GOAL OF THE EXERCISE ->
What is needed is each line of the data below that holds the string "NMOS".

DATA PROVIDED ->
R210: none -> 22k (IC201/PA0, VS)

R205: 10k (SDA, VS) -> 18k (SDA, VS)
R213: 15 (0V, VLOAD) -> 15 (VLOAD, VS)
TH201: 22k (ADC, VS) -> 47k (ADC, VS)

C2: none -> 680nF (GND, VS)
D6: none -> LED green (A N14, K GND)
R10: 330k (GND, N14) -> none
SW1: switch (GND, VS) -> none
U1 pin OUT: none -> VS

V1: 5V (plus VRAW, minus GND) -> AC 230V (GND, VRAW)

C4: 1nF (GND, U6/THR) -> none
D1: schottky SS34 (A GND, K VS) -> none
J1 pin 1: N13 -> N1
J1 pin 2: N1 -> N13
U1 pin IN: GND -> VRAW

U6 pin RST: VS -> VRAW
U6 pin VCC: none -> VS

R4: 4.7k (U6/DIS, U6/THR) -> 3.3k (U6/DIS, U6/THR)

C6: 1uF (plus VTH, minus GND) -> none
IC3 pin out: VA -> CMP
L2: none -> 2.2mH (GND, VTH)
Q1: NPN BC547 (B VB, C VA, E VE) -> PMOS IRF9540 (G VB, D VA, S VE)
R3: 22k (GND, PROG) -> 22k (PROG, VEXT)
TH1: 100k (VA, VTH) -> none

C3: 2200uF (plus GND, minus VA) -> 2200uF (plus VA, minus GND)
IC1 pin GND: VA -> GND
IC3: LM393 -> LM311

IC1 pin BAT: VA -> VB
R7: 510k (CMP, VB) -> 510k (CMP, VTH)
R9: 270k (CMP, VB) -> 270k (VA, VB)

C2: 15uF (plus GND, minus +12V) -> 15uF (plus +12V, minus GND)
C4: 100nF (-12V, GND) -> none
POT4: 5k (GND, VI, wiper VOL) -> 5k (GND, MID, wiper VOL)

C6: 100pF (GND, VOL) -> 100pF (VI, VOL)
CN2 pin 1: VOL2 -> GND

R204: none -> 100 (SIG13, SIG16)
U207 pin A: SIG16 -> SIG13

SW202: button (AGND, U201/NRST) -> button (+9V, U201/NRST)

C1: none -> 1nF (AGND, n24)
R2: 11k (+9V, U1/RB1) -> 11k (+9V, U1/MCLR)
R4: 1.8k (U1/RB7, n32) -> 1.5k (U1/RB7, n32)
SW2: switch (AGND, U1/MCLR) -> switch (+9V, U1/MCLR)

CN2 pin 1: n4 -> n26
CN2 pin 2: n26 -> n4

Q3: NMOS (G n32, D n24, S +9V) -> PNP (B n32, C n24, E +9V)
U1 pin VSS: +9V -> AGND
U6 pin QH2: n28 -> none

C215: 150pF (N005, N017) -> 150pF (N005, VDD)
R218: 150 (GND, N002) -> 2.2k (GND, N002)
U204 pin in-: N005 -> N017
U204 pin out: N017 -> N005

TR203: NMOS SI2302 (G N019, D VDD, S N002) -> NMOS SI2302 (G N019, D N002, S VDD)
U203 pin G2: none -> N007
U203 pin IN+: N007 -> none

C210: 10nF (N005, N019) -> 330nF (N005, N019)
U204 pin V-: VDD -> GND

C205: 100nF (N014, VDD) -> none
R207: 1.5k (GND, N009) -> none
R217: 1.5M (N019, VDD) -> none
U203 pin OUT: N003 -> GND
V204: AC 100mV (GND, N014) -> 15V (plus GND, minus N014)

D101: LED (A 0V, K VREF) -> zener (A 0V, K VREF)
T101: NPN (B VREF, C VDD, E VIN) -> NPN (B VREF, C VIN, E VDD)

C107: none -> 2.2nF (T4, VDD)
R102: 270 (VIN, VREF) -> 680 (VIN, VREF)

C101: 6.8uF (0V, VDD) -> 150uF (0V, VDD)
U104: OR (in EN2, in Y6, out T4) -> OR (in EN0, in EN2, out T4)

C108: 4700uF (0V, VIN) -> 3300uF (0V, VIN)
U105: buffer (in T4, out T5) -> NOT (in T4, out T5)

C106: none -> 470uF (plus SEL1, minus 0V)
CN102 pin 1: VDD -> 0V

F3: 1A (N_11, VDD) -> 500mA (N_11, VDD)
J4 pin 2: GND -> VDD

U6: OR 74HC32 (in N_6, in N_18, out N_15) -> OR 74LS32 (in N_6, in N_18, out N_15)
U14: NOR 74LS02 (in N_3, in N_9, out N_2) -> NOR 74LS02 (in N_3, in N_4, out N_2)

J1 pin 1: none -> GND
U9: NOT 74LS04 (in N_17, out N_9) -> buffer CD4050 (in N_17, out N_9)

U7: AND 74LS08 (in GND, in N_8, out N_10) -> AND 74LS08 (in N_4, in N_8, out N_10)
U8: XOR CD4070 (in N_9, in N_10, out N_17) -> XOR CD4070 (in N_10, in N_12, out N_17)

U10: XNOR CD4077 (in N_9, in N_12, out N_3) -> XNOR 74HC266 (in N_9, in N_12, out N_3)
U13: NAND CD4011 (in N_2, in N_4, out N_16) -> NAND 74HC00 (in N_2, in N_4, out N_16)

TASK OUTPUT ->
Q3: NMOS (G n32, D n24, S +9V) -> PNP (B n32, C n24, E +9V)
TR203: NMOS SI2302 (G N019, D VDD, S N002) -> NMOS SI2302 (G N019, D N002, S VDD)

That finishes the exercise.